Print exactly the lines that run from the opening line of the material through the line with "camera: 15 degrees left, 20 degrees up", and nothing else, leaving out pictures.

• _Working data_
..............................

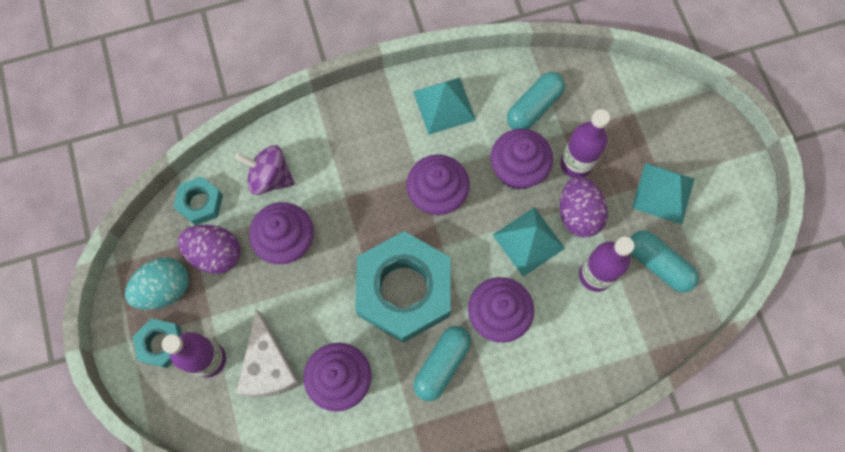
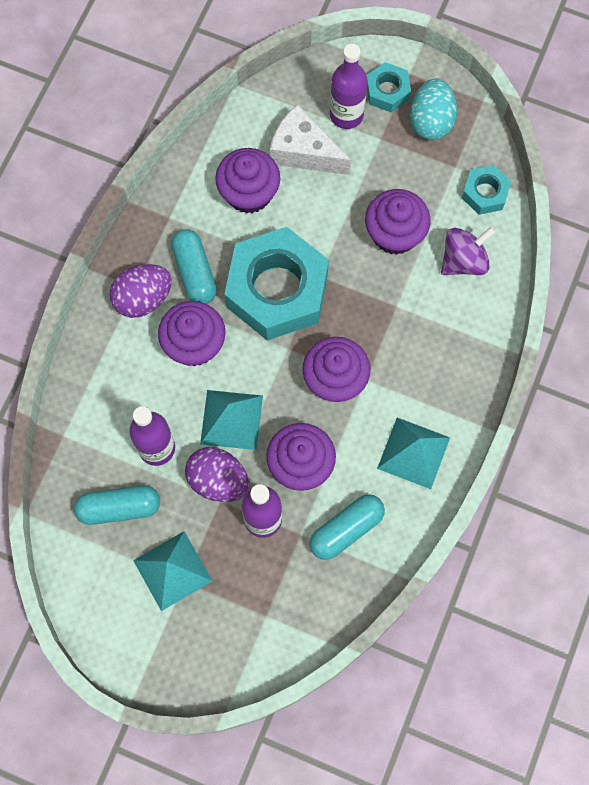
camera: 130 degrees right, 0 degrees up
(216, 254) = (429, 175): purple egg -> purple egg (143, 298)
(533, 107) = (346, 529): turquoise capsule -> turquoise capsule turned 60 degrees clockwise

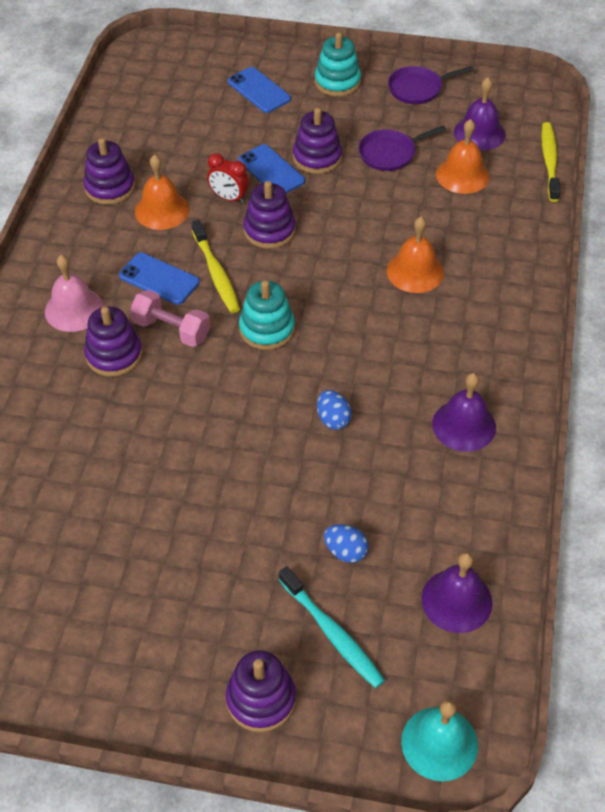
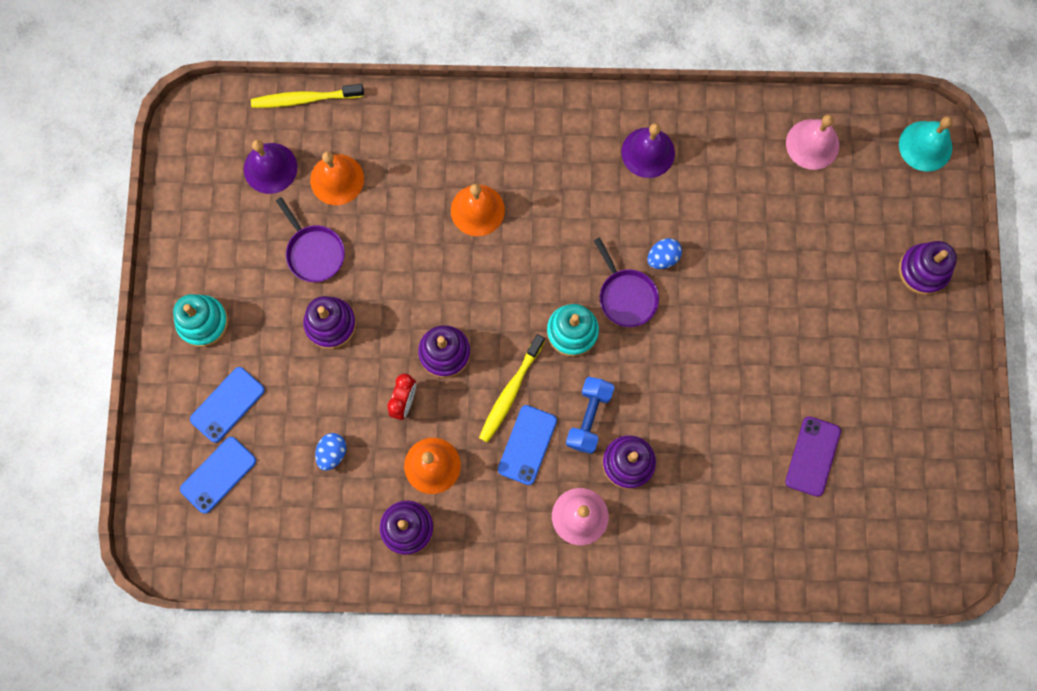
camera: 100 degrees left, 25 degrees up
(63, 524) = (812, 456): none -> purple phone
(171, 330) = (589, 417): pink dumbbell -> blue dumbbell
(216, 273) = (510, 392): yellow toothbrush -> yellow toothbrush turned 150 degrees clockwise
(271, 171) = (357, 367): blue phone -> blue phone (218, 475)
(332, 633) = (860, 229): turquoise toothbrush -> none
(345, 551) = (789, 229): blue egg -> blue egg (332, 453)
(418, 89) = (204, 236): purple pan -> purple pan (626, 296)
(456, 600) = (812, 144): purple bell -> pink bell

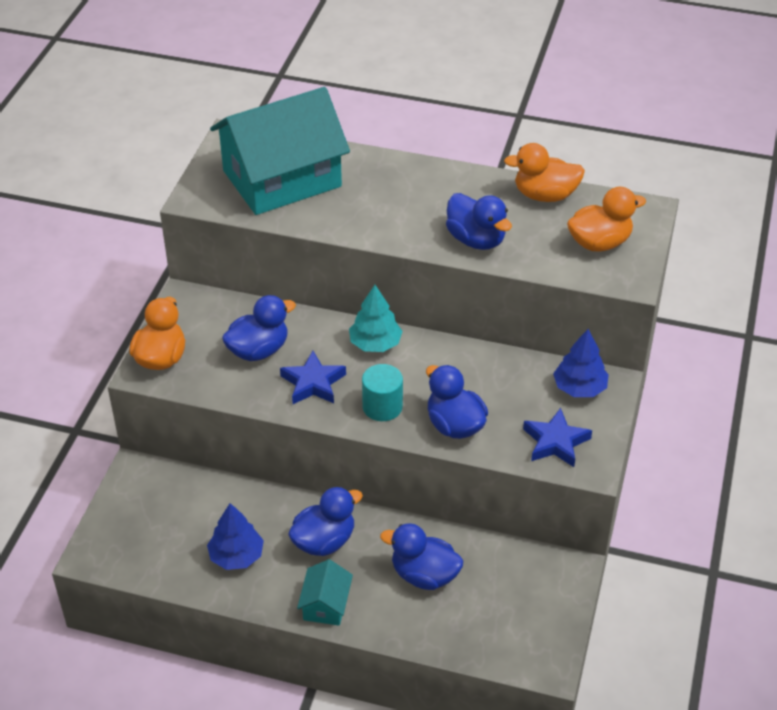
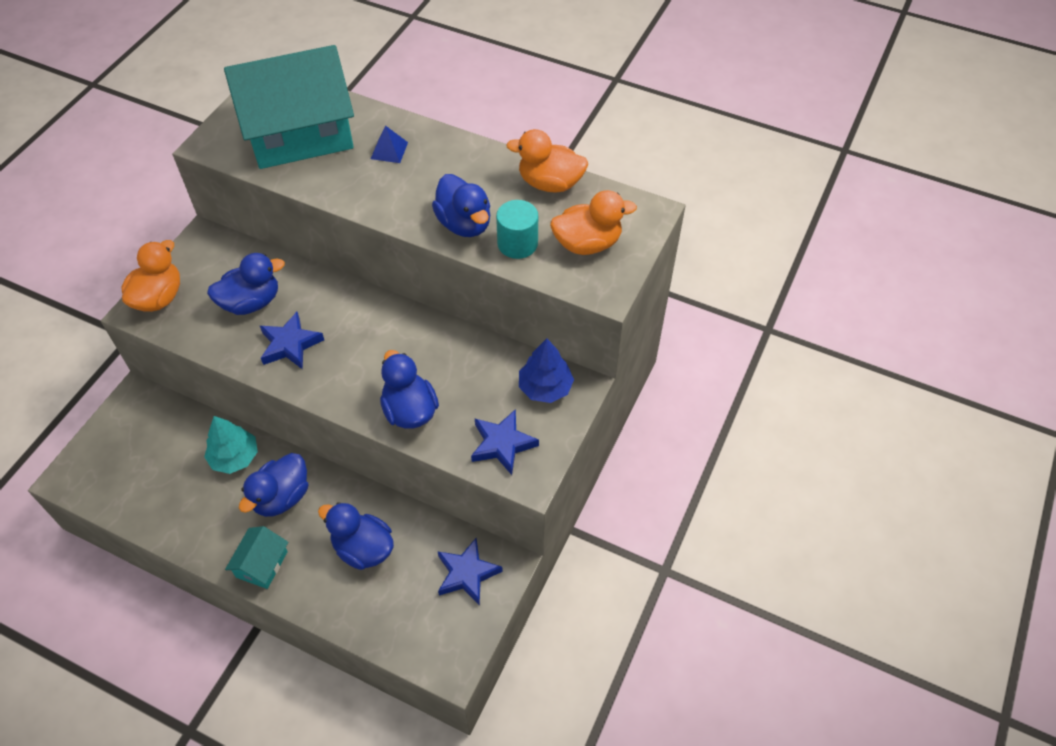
camera: 10 degrees right, 10 degrees up
(236, 556) = (197, 499): blue tree -> none
(324, 541) = (281, 497): blue duck -> blue duck turned 150 degrees clockwise
(375, 343) = (363, 310): turquoise tree -> turquoise tree (234, 457)
(377, 184) = (389, 150): none -> blue pyramid
(382, 407) = (347, 380): turquoise cylinder -> turquoise cylinder (517, 244)
(536, 582) = (467, 574): none -> blue star

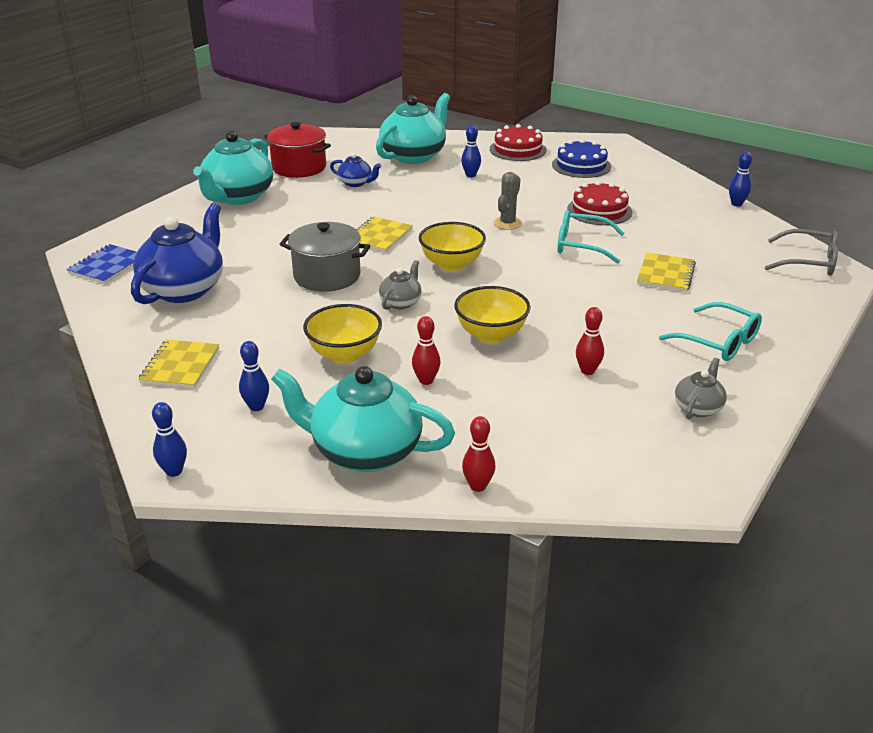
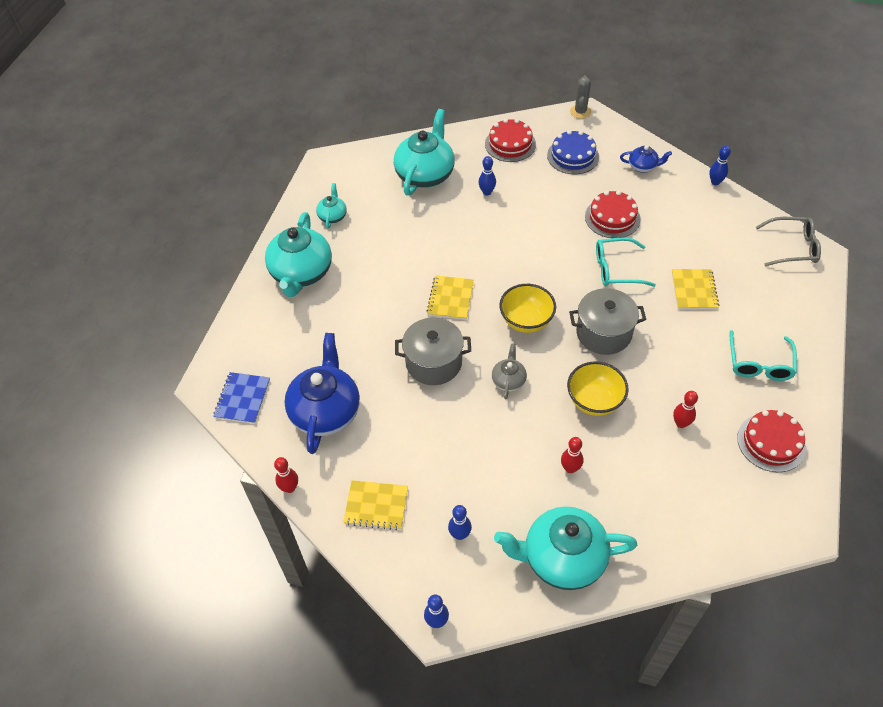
camera: 15 degrees left, 20 degrees up
(180, 366) = (376, 506): yellow notebook -> yellow notebook turned 75 degrees counterclockwise
(299, 167) = (332, 216): red pot -> turquoise teapot
(344, 354) = (495, 456): yellow bowl -> none
(356, 183) = (394, 227): blue teapot -> blue teapot (643, 167)
(478, 486) = (656, 569): red bowling pin -> red bowling pin (290, 488)
(507, 223) = (546, 254): grey cactus -> grey cactus (580, 112)
(536, 287) = (603, 333): none -> grey pot
(698, 408) = (771, 442): grey teapot -> red cake
(718, 341) = (759, 363): turquoise glasses -> turquoise glasses turned 75 degrees clockwise

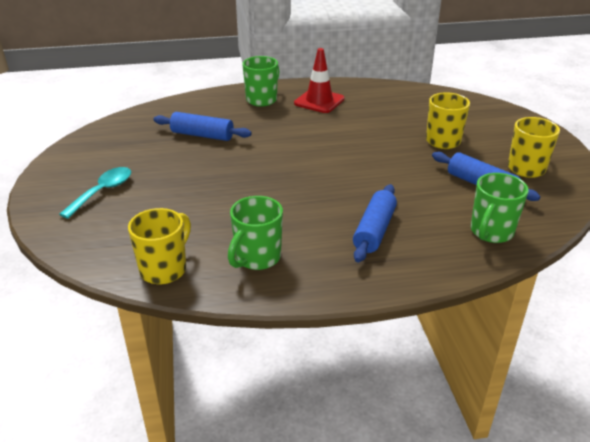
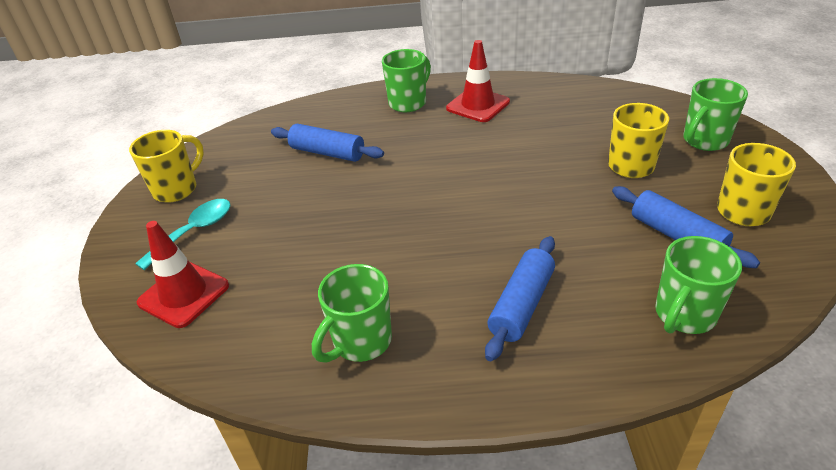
camera: 10 degrees right, 5 degrees up
(106, 234) = (184, 294): none -> red traffic cone
(165, 269) = (242, 353): yellow mug -> yellow mug (177, 189)
(495, 124) = (704, 141): none -> green mug

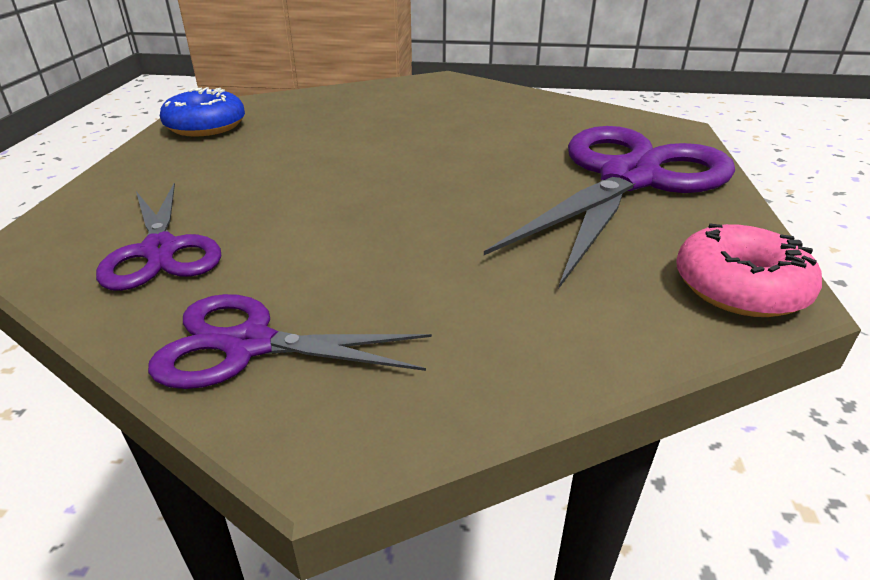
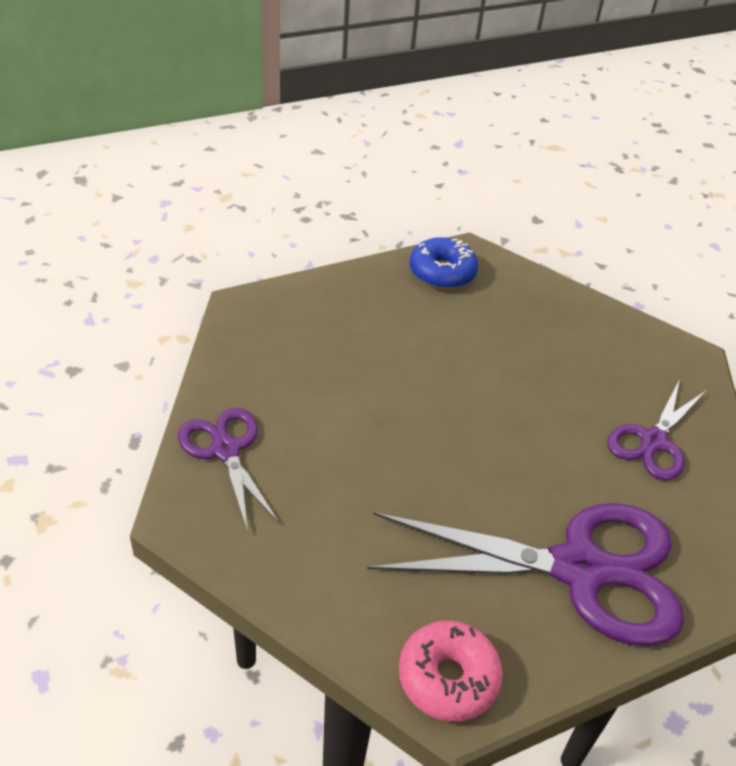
camera: 55 degrees right, 10 degrees up
(161, 250) = (277, 361): purple scissors -> purple scissors (653, 441)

..............................

• _Exercise solution_
camera: 130 degrees right, 0 degrees up
(216, 254) = (429, 175): purple egg -> purple egg (143, 298)
(533, 107) = (346, 529): turquoise capsule -> turquoise capsule turned 60 degrees clockwise

camera: 100 degrees left, 25 degrees up
(63, 524) = (812, 456): none -> purple phone
(171, 330) = (589, 417): pink dumbbell -> blue dumbbell
(216, 273) = (510, 392): yellow toothbrush -> yellow toothbrush turned 150 degrees clockwise
(271, 171) = (357, 367): blue phone -> blue phone (218, 475)
(332, 633) = (860, 229): turquoise toothbrush -> none
(345, 551) = (789, 229): blue egg -> blue egg (332, 453)
(418, 89) = (204, 236): purple pan -> purple pan (626, 296)
(456, 600) = (812, 144): purple bell -> pink bell

camera: 10 degrees right, 10 degrees up
(236, 556) = (197, 499): blue tree -> none
(324, 541) = (281, 497): blue duck -> blue duck turned 150 degrees clockwise
(375, 343) = (363, 310): turquoise tree -> turquoise tree (234, 457)
(377, 184) = (389, 150): none -> blue pyramid
(382, 407) = (347, 380): turquoise cylinder -> turquoise cylinder (517, 244)
(536, 582) = (467, 574): none -> blue star

camera: 15 degrees left, 20 degrees up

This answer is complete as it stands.